• _WHAT YOU NEED TO DO_
Every line of the material below is to be printed again exactly.
SOURCE MATERIAL Start Marker
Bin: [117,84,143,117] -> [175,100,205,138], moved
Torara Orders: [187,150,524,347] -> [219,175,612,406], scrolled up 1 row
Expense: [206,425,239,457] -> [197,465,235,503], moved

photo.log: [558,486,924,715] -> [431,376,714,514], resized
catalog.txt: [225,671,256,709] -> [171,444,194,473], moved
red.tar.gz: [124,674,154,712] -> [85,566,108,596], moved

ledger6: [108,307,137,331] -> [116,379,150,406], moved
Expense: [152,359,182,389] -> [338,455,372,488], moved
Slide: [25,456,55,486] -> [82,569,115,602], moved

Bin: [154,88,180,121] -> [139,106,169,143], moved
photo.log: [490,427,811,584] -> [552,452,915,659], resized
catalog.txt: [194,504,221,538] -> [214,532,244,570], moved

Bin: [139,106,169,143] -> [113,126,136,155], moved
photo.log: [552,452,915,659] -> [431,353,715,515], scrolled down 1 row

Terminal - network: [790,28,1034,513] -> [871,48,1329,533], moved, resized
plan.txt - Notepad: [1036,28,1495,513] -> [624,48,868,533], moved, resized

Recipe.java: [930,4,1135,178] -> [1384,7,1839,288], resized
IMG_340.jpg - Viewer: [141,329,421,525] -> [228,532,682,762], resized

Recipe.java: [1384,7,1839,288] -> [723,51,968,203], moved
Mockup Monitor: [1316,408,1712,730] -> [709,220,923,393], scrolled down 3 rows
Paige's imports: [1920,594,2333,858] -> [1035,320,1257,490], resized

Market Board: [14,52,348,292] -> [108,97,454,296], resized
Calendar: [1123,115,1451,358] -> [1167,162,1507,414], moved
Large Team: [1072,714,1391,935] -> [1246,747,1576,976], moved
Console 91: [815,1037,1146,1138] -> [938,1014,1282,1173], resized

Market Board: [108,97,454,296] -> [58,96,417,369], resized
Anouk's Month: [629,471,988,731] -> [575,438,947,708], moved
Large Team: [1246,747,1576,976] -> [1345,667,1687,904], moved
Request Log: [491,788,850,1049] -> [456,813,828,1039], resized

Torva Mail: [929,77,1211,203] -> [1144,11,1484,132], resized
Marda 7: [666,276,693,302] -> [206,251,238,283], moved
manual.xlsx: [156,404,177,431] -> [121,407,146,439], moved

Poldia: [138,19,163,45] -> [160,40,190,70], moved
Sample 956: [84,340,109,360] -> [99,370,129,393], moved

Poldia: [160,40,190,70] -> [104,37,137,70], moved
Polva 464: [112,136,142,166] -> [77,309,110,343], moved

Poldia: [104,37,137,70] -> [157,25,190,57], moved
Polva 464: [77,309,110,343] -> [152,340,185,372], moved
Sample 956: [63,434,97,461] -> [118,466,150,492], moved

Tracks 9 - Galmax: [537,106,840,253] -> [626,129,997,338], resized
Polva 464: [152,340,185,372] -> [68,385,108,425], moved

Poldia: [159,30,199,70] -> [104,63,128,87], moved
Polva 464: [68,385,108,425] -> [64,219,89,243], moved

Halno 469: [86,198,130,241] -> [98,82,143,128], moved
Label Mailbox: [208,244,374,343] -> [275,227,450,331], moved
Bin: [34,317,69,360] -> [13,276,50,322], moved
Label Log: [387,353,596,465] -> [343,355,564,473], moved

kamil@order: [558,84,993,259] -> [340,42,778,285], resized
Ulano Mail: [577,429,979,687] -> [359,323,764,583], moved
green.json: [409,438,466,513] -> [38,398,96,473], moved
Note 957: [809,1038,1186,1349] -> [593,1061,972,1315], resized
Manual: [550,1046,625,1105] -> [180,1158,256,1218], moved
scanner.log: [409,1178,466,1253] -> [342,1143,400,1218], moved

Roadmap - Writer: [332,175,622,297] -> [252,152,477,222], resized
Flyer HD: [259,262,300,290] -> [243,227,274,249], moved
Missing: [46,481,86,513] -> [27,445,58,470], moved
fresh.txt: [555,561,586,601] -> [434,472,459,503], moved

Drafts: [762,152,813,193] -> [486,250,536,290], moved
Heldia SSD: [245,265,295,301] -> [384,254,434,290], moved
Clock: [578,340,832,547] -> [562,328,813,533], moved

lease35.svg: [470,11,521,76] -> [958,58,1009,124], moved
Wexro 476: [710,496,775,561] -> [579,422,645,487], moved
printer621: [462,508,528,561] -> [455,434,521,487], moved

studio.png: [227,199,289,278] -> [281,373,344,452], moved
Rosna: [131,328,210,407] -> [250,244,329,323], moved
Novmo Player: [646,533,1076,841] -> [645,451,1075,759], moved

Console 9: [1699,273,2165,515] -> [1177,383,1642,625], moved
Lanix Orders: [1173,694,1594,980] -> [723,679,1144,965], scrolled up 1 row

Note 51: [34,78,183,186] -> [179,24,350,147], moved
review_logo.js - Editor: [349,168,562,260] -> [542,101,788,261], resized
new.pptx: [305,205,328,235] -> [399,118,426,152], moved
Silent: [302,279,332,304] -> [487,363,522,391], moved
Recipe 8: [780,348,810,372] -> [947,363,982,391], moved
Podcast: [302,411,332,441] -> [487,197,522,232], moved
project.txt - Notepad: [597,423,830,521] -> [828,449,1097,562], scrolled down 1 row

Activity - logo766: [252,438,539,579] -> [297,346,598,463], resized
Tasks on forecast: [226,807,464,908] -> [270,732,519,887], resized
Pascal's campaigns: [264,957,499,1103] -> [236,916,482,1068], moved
SOURCE MATERIAL End Marker
• _RESULT OF THE TASK_
Bin: [117,84,143,117] -> [175,100,205,138], moved
Torara Orders: [187,150,524,347] -> [219,175,612,406], scrolled up 1 row
Expense: [206,425,239,457] -> [197,465,235,503], moved

photo.log: [558,486,924,715] -> [431,376,714,514], resized
catalog.txt: [225,671,256,709] -> [171,444,194,473], moved
red.tar.gz: [124,674,154,712] -> [85,566,108,596], moved

ledger6: [108,307,137,331] -> [116,379,150,406], moved
Expense: [152,359,182,389] -> [338,455,372,488], moved
Slide: [25,456,55,486] -> [82,569,115,602], moved

Bin: [154,88,180,121] -> [139,106,169,143], moved
photo.log: [490,427,811,584] -> [552,452,915,659], resized
catalog.txt: [194,504,221,538] -> [214,532,244,570], moved

Bin: [139,106,169,143] -> [113,126,136,155], moved
photo.log: [552,452,915,659] -> [431,353,715,515], scrolled down 1 row

Terminal - network: [790,28,1034,513] -> [871,48,1329,533], moved, resized
plan.txt - Notepad: [1036,28,1495,513] -> [624,48,868,533], moved, resized

Recipe.java: [930,4,1135,178] -> [1384,7,1839,288], resized
IMG_340.jpg - Viewer: [141,329,421,525] -> [228,532,682,762], resized

Recipe.java: [1384,7,1839,288] -> [723,51,968,203], moved
Mockup Monitor: [1316,408,1712,730] -> [709,220,923,393], scrolled down 3 rows
Paige's imports: [1920,594,2333,858] -> [1035,320,1257,490], resized

Market Board: [14,52,348,292] -> [108,97,454,296], resized
Calendar: [1123,115,1451,358] -> [1167,162,1507,414], moved
Large Team: [1072,714,1391,935] -> [1246,747,1576,976], moved
Console 91: [815,1037,1146,1138] -> [938,1014,1282,1173], resized

Market Board: [108,97,454,296] -> [58,96,417,369], resized
Anouk's Month: [629,471,988,731] -> [575,438,947,708], moved
Large Team: [1246,747,1576,976] -> [1345,667,1687,904], moved
Request Log: [491,788,850,1049] -> [456,813,828,1039], resized

Torva Mail: [929,77,1211,203] -> [1144,11,1484,132], resized
Marda 7: [666,276,693,302] -> [206,251,238,283], moved
manual.xlsx: [156,404,177,431] -> [121,407,146,439], moved

Poldia: [138,19,163,45] -> [160,40,190,70], moved
Sample 956: [84,340,109,360] -> [99,370,129,393], moved

Poldia: [160,40,190,70] -> [104,37,137,70], moved
Polva 464: [112,136,142,166] -> [77,309,110,343], moved

Poldia: [104,37,137,70] -> [157,25,190,57], moved
Polva 464: [77,309,110,343] -> [152,340,185,372], moved
Sample 956: [63,434,97,461] -> [118,466,150,492], moved

Tracks 9 - Galmax: [537,106,840,253] -> [626,129,997,338], resized
Polva 464: [152,340,185,372] -> [68,385,108,425], moved

Poldia: [159,30,199,70] -> [104,63,128,87], moved
Polva 464: [68,385,108,425] -> [64,219,89,243], moved

Halno 469: [86,198,130,241] -> [98,82,143,128], moved
Label Mailbox: [208,244,374,343] -> [275,227,450,331], moved
Bin: [34,317,69,360] -> [13,276,50,322], moved
Label Log: [387,353,596,465] -> [343,355,564,473], moved

kamil@order: [558,84,993,259] -> [340,42,778,285], resized
Ulano Mail: [577,429,979,687] -> [359,323,764,583], moved
green.json: [409,438,466,513] -> [38,398,96,473], moved
Note 957: [809,1038,1186,1349] -> [593,1061,972,1315], resized
Manual: [550,1046,625,1105] -> [180,1158,256,1218], moved
scanner.log: [409,1178,466,1253] -> [342,1143,400,1218], moved

Roadmap - Writer: [332,175,622,297] -> [252,152,477,222], resized
Flyer HD: [259,262,300,290] -> [243,227,274,249], moved
Missing: [46,481,86,513] -> [27,445,58,470], moved
fresh.txt: [555,561,586,601] -> [434,472,459,503], moved

Drafts: [762,152,813,193] -> [486,250,536,290], moved
Heldia SSD: [245,265,295,301] -> [384,254,434,290], moved
Clock: [578,340,832,547] -> [562,328,813,533], moved

lease35.svg: [470,11,521,76] -> [958,58,1009,124], moved
Wexro 476: [710,496,775,561] -> [579,422,645,487], moved
printer621: [462,508,528,561] -> [455,434,521,487], moved

studio.png: [227,199,289,278] -> [281,373,344,452], moved
Rosna: [131,328,210,407] -> [250,244,329,323], moved
Novmo Player: [646,533,1076,841] -> [645,451,1075,759], moved

Console 9: [1699,273,2165,515] -> [1177,383,1642,625], moved
Lanix Orders: [1173,694,1594,980] -> [723,679,1144,965], scrolled up 1 row

Note 51: [34,78,183,186] -> [179,24,350,147], moved
review_logo.js - Editor: [349,168,562,260] -> [542,101,788,261], resized
new.pptx: [305,205,328,235] -> [399,118,426,152], moved
Silent: [302,279,332,304] -> [487,363,522,391], moved
Recipe 8: [780,348,810,372] -> [947,363,982,391], moved
Podcast: [302,411,332,441] -> [487,197,522,232], moved
project.txt - Notepad: [597,423,830,521] -> [828,449,1097,562], scrolled down 1 row

Activity - logo766: [252,438,539,579] -> [297,346,598,463], resized
Tasks on forecast: [226,807,464,908] -> [270,732,519,887], resized
Pascal's campaigns: [264,957,499,1103] -> [236,916,482,1068], moved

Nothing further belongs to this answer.